§ WORK TO COMPLETE
Across all the records below, count the lines that hold "plate". State only that figure.

§ RECORD EXTRACTS
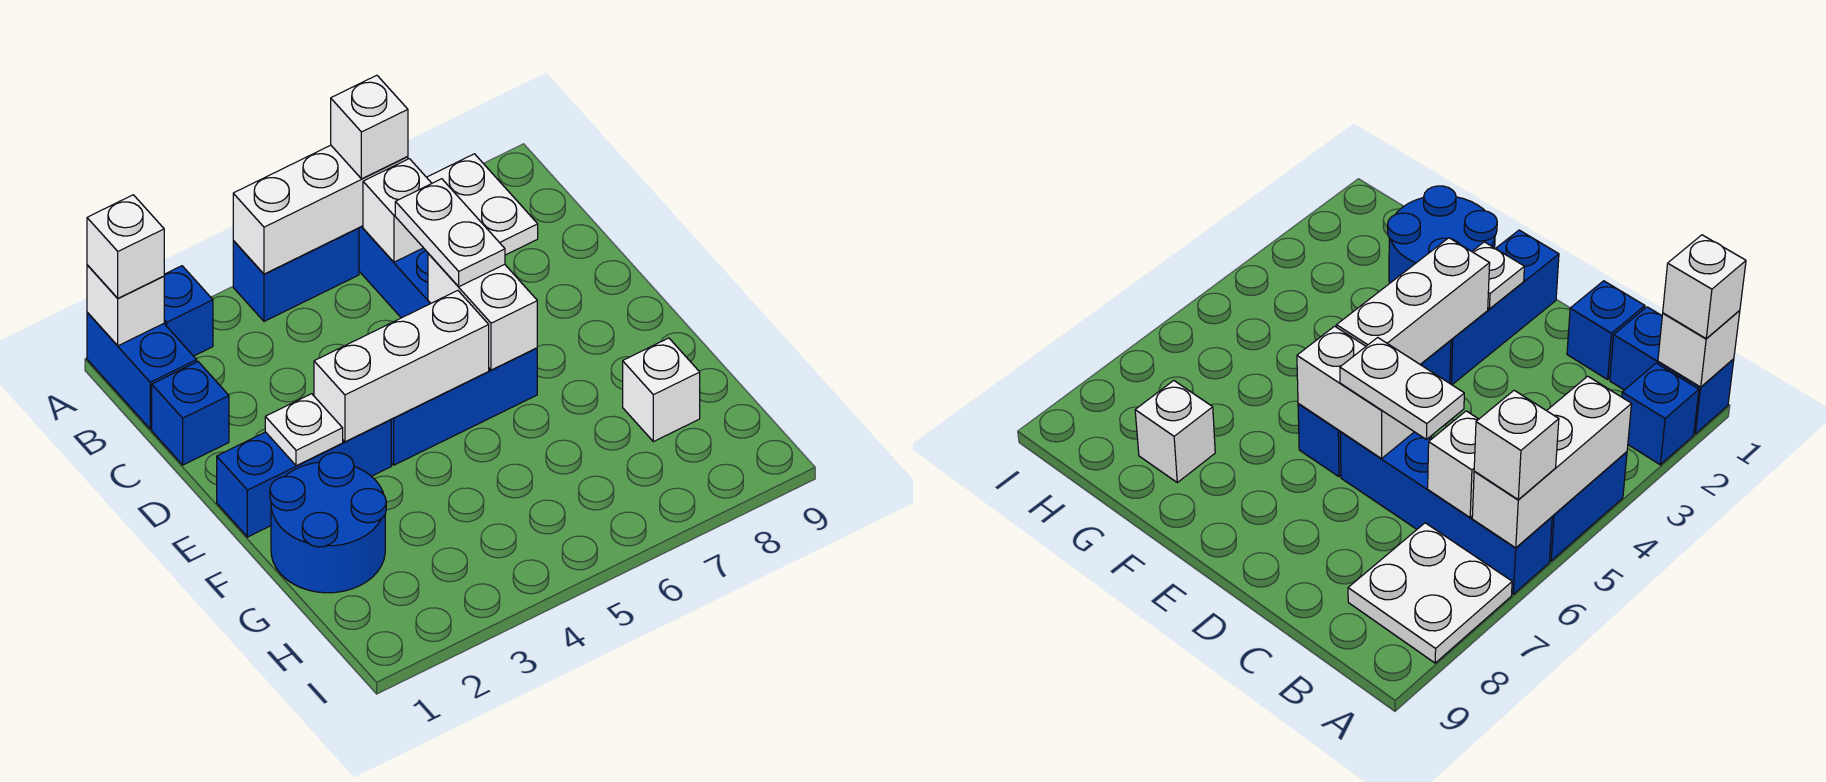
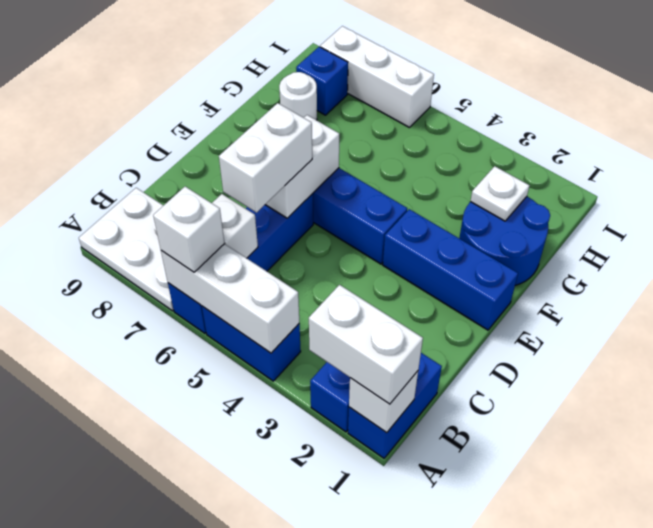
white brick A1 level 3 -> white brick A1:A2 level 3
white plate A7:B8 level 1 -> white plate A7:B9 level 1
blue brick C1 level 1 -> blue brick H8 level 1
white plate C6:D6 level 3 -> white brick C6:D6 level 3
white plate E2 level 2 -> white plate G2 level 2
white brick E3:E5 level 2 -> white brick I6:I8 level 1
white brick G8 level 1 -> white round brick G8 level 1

---

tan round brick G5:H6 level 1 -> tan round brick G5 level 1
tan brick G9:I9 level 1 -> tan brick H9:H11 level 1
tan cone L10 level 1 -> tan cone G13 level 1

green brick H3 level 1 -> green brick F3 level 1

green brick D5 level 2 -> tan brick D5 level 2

...

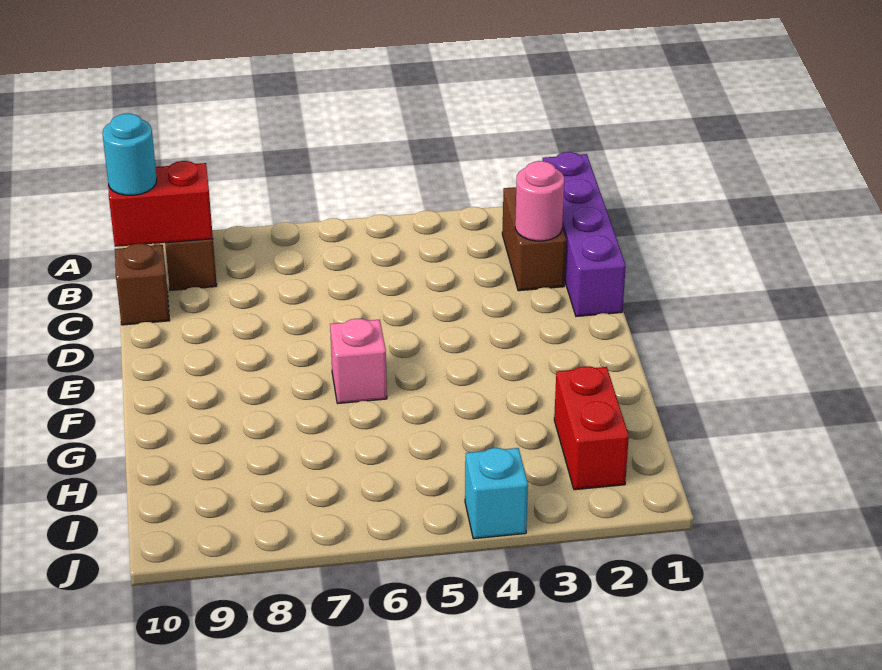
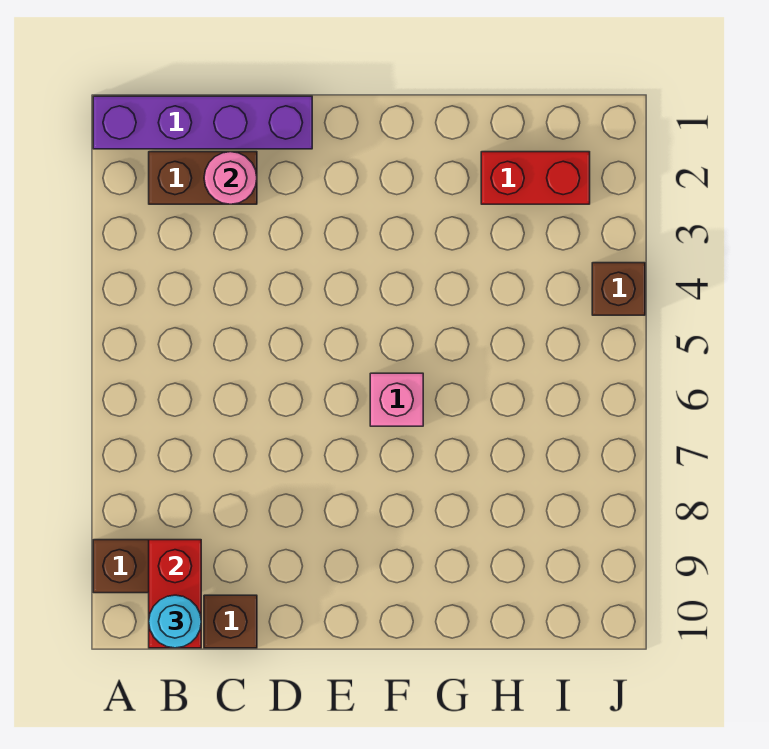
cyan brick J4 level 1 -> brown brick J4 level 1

§ ANSWER BOX
3